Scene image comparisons
________________________________________
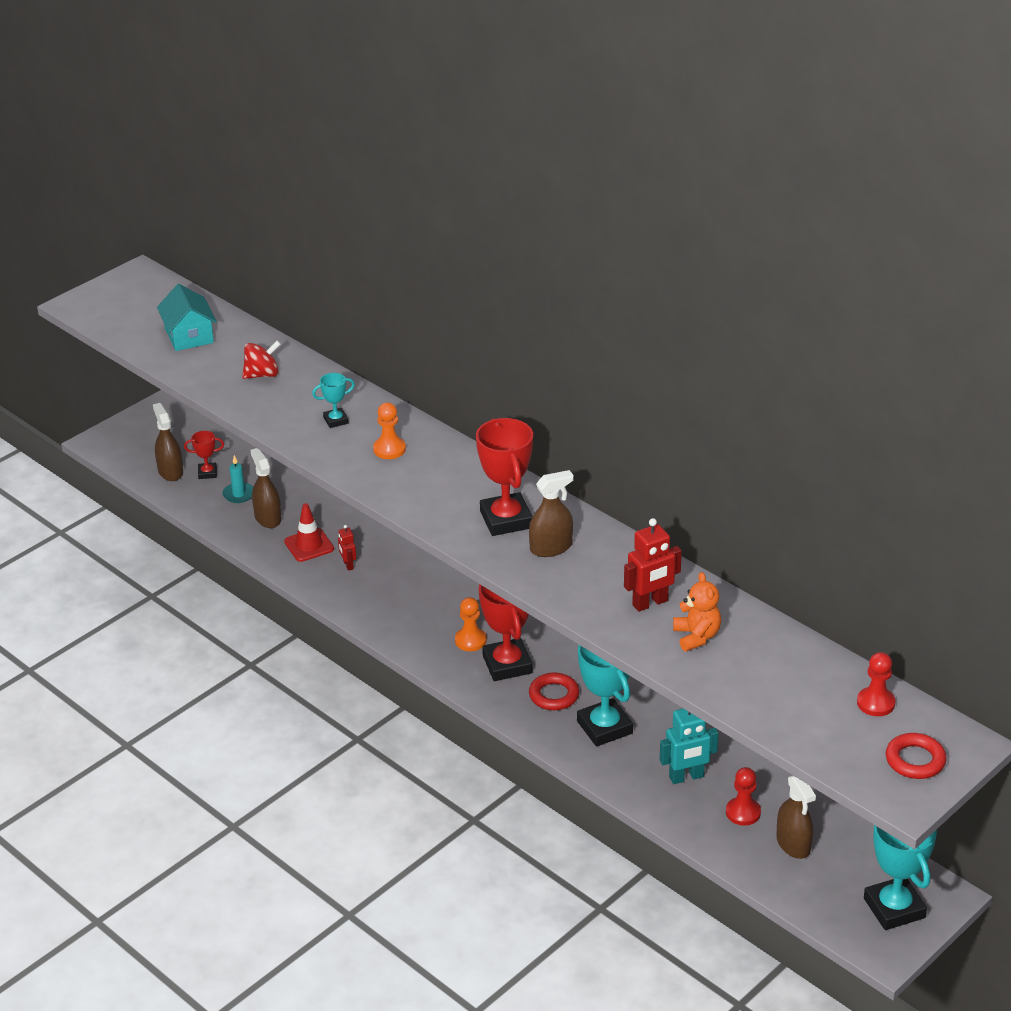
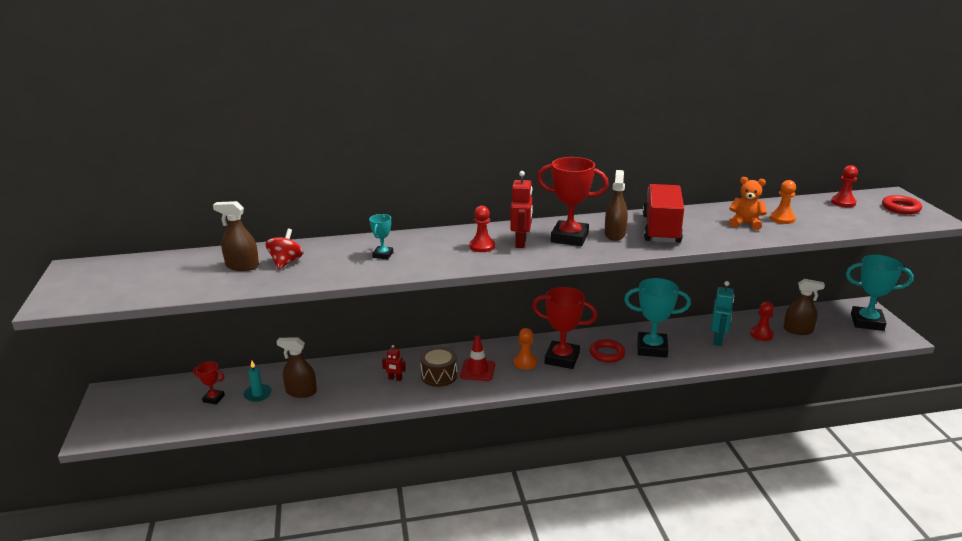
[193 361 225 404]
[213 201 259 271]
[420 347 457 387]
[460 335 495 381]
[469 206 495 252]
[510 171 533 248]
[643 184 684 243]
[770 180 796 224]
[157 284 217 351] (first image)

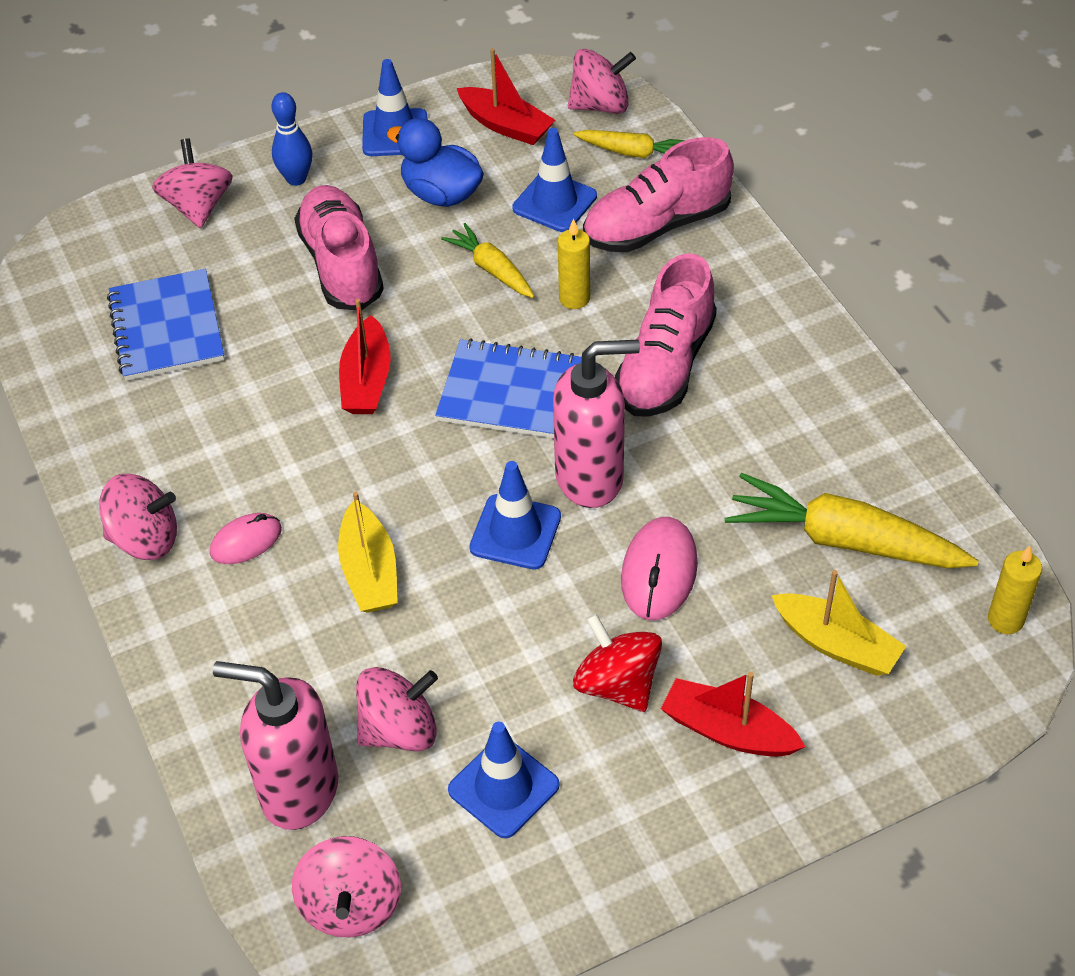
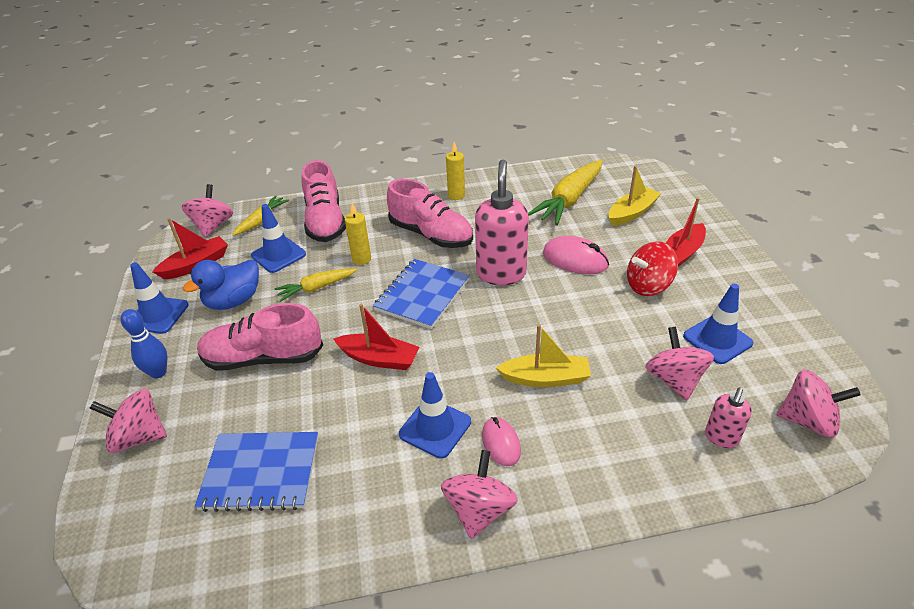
[399 372 471 459]
[446 142 465 200]
[705 387 752 448]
________________________________________
| AIM OF THE TASK |
Quote exactly, and only, the lines from the one containing "[510 171 533 248]" through the last line of the records above, both included; leave out any pictures.

| RESPONSE BOX |
[510 171 533 248]
[643 184 684 243]
[770 180 796 224]
[157 284 217 351] (first image)

[399 372 471 459]
[446 142 465 200]
[705 387 752 448]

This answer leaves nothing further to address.